Pick out every line of the entries below that contains the string "breathe", treating uppercase and lowercase as different, and copy each of those lines.

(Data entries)
%%

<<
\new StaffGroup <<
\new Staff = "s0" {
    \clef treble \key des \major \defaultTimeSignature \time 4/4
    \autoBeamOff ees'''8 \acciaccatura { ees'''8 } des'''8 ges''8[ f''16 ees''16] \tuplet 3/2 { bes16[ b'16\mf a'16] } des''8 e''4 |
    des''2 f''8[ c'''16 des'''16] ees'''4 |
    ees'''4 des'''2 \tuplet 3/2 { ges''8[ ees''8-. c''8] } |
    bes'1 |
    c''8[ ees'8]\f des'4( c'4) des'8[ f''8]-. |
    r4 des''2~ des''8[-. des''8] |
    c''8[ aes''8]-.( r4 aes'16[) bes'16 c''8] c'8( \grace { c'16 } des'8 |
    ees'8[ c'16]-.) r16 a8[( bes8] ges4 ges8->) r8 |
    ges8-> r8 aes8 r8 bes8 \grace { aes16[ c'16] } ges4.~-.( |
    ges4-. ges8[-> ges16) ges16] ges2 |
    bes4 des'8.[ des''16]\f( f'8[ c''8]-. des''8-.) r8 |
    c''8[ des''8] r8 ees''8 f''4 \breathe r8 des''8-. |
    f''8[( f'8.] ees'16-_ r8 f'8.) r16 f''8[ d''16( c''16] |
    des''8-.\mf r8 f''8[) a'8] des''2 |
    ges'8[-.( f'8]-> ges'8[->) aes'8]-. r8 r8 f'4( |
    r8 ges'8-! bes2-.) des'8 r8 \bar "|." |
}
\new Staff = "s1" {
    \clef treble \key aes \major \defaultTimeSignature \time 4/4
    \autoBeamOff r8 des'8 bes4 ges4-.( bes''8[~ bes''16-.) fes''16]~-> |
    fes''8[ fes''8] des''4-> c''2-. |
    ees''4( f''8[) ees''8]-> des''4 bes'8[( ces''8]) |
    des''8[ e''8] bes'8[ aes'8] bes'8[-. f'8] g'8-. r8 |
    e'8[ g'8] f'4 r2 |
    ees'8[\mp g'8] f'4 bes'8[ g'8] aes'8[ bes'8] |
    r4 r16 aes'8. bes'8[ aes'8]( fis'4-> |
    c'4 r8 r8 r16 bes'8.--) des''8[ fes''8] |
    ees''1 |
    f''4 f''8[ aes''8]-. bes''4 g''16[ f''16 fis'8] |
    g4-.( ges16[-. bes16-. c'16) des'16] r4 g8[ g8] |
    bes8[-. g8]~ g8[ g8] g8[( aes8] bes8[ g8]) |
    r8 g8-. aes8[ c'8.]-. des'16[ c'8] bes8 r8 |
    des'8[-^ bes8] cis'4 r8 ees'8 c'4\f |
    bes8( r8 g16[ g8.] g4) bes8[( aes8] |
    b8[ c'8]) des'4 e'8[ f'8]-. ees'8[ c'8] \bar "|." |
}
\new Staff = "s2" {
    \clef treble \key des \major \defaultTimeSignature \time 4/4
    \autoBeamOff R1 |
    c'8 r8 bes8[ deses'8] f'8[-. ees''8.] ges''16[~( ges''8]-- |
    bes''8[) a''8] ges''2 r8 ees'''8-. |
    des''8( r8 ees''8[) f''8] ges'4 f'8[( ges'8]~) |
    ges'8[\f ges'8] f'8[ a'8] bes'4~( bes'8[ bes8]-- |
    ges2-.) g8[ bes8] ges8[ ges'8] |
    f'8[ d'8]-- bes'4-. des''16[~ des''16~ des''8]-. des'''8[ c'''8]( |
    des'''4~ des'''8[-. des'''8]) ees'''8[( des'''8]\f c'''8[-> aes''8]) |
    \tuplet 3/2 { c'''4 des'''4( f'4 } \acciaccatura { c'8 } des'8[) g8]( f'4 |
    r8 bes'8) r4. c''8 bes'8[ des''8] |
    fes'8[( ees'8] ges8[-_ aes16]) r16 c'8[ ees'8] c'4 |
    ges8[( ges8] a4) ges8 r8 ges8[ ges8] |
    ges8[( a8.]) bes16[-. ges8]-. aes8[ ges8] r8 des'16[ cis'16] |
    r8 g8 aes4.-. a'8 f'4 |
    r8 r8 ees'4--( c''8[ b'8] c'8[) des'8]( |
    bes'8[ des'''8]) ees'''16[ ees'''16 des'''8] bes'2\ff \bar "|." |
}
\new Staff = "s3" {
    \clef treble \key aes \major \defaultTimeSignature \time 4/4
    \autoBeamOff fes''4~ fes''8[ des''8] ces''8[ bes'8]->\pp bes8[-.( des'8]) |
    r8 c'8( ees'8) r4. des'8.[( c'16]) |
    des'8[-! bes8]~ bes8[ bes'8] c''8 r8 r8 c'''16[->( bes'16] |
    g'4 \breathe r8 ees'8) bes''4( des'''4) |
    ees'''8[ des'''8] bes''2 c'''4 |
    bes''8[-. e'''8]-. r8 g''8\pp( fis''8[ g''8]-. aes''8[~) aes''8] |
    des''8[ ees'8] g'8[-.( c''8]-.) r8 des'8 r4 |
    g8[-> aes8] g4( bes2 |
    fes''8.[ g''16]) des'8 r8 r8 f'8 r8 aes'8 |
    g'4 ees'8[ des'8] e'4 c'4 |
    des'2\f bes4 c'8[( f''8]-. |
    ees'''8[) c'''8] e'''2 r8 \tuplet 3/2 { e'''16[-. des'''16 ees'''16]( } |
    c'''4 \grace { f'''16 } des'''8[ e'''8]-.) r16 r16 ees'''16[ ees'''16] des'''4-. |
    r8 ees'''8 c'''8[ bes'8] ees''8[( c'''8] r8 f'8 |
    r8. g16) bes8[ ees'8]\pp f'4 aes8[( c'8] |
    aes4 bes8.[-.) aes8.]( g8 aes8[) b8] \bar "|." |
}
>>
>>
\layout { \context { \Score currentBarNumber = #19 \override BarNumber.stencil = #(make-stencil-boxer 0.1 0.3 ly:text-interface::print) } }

%%
%%

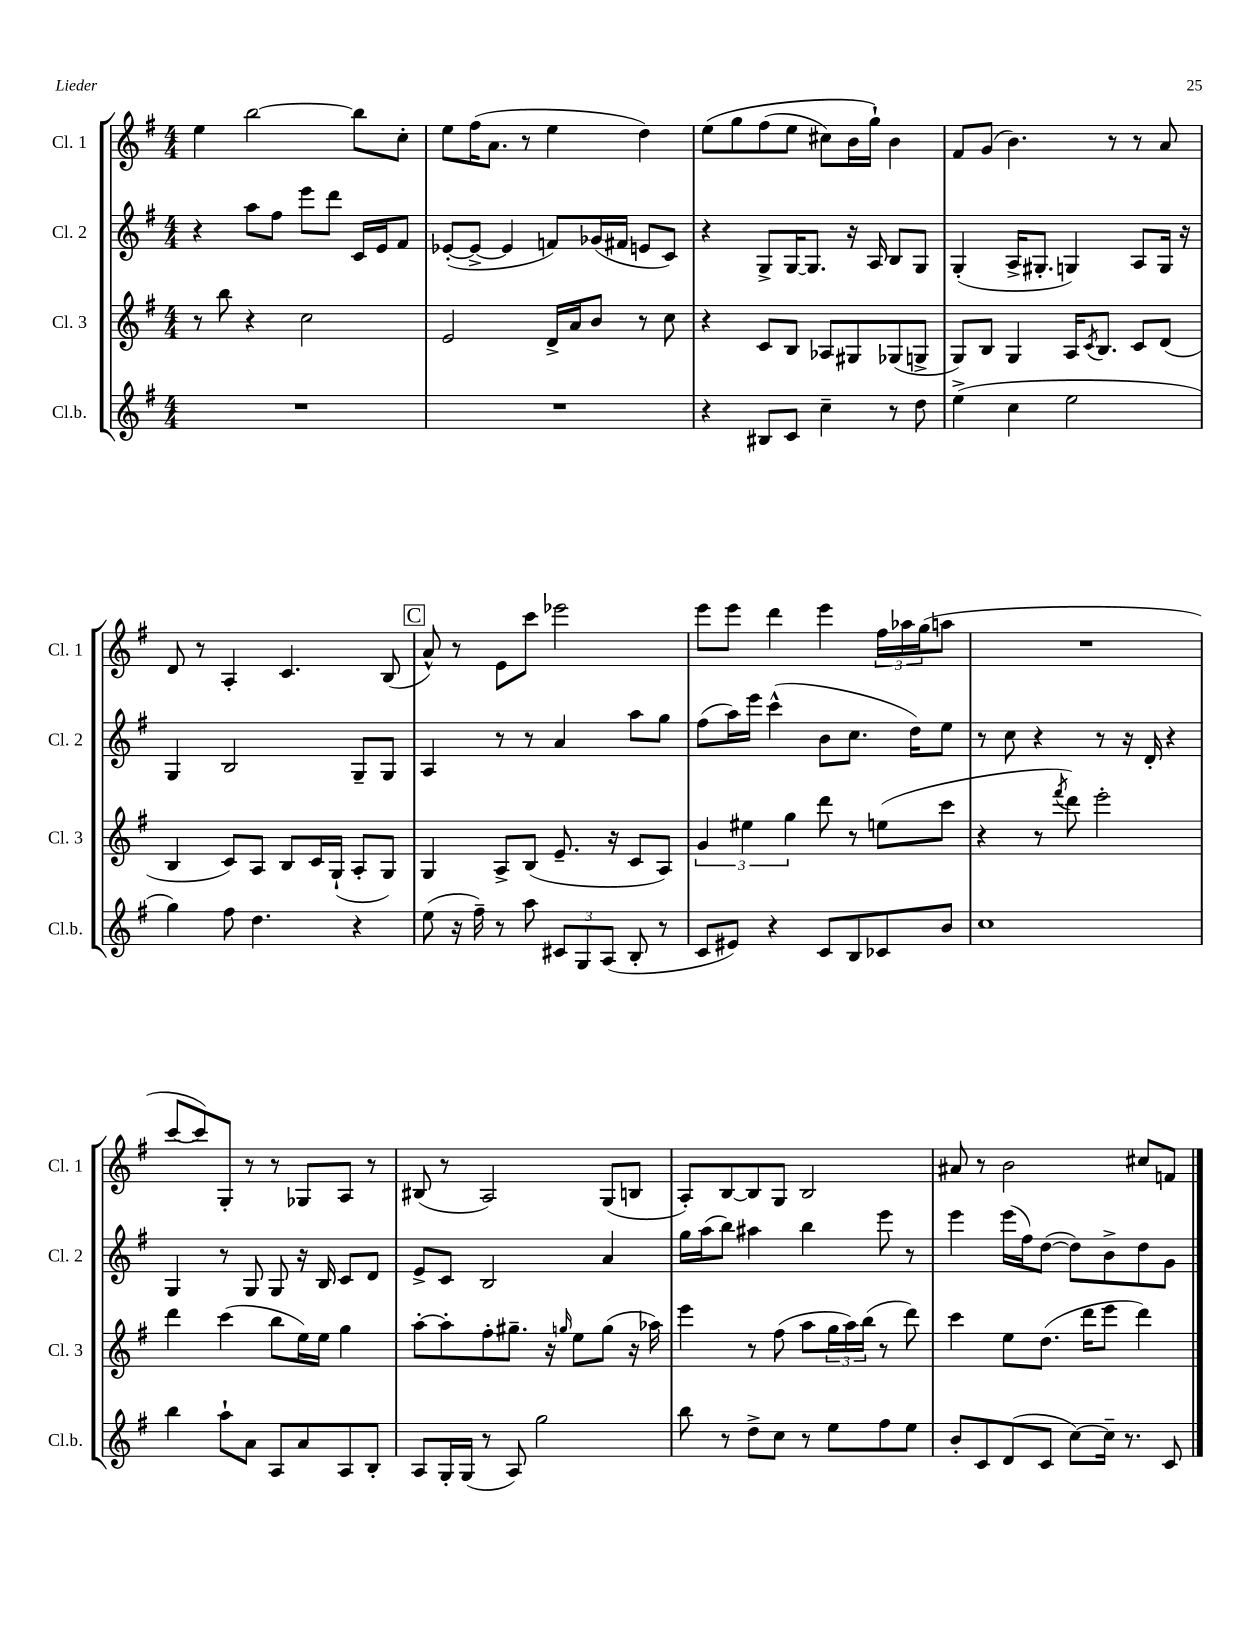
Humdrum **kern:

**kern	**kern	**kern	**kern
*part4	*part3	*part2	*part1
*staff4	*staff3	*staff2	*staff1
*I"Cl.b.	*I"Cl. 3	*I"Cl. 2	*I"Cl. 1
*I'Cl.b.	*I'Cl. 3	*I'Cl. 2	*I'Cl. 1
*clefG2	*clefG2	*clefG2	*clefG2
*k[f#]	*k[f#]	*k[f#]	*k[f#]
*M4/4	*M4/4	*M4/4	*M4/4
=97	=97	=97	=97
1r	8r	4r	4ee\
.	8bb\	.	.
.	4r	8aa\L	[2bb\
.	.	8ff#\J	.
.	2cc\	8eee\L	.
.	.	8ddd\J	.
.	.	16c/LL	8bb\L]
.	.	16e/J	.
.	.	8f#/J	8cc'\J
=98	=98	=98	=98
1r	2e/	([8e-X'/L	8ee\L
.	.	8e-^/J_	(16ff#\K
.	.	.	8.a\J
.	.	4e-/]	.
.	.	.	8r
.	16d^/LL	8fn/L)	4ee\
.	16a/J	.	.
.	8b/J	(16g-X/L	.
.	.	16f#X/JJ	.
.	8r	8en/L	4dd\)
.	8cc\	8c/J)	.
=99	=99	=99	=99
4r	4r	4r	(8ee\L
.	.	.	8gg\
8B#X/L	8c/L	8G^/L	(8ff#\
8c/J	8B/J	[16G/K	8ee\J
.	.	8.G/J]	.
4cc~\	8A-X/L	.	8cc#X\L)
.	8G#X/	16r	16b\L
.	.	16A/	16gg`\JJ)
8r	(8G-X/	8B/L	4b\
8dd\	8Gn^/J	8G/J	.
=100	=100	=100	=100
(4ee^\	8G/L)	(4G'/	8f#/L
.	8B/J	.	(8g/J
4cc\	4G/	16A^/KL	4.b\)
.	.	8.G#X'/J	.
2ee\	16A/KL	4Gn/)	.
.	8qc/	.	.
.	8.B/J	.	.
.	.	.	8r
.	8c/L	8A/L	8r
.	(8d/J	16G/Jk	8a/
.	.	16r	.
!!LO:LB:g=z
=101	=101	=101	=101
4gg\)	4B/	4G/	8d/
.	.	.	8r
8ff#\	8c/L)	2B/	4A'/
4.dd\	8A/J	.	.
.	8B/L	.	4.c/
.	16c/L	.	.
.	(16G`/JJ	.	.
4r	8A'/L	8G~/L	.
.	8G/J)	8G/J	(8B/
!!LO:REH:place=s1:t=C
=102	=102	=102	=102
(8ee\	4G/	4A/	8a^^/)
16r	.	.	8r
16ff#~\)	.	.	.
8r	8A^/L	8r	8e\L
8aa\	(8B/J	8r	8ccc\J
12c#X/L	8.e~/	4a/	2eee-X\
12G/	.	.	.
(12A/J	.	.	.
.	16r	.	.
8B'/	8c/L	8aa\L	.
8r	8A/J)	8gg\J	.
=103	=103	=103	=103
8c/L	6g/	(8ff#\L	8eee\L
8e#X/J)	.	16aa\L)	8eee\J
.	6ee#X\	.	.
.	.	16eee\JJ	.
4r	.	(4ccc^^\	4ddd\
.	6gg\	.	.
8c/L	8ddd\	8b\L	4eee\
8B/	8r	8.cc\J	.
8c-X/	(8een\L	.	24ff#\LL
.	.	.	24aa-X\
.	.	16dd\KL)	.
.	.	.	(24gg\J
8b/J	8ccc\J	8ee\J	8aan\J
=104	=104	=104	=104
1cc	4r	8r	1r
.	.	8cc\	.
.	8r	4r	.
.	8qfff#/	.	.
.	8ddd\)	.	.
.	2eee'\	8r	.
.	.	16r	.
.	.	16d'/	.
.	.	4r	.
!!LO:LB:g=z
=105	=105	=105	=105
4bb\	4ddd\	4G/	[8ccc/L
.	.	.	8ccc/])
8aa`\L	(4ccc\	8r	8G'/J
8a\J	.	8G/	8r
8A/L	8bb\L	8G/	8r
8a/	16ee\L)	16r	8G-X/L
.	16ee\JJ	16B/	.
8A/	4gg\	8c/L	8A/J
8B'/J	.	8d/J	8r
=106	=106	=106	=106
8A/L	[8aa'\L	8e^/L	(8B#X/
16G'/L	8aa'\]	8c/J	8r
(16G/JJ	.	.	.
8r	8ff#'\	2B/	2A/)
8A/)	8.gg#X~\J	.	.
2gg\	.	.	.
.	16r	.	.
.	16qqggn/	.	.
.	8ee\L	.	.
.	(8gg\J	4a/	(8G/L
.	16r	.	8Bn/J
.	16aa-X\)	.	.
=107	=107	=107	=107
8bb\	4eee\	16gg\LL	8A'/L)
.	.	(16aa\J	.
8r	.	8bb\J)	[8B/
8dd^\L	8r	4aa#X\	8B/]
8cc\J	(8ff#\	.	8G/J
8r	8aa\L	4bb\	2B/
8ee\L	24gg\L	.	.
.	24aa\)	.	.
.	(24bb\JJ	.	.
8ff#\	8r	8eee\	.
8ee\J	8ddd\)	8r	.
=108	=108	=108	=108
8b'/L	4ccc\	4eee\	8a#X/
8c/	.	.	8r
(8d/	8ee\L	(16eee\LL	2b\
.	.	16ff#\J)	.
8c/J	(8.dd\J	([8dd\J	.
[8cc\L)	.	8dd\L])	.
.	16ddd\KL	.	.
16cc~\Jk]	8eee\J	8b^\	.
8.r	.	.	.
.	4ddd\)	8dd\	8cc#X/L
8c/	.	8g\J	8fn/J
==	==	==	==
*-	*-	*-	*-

%%

Solution:
    c''8[ des''8] r8 ees''8 f''4 \breathe r8 des''8-. |
    g'4 \breathe r8 ees'8) bes''4( des'''4) |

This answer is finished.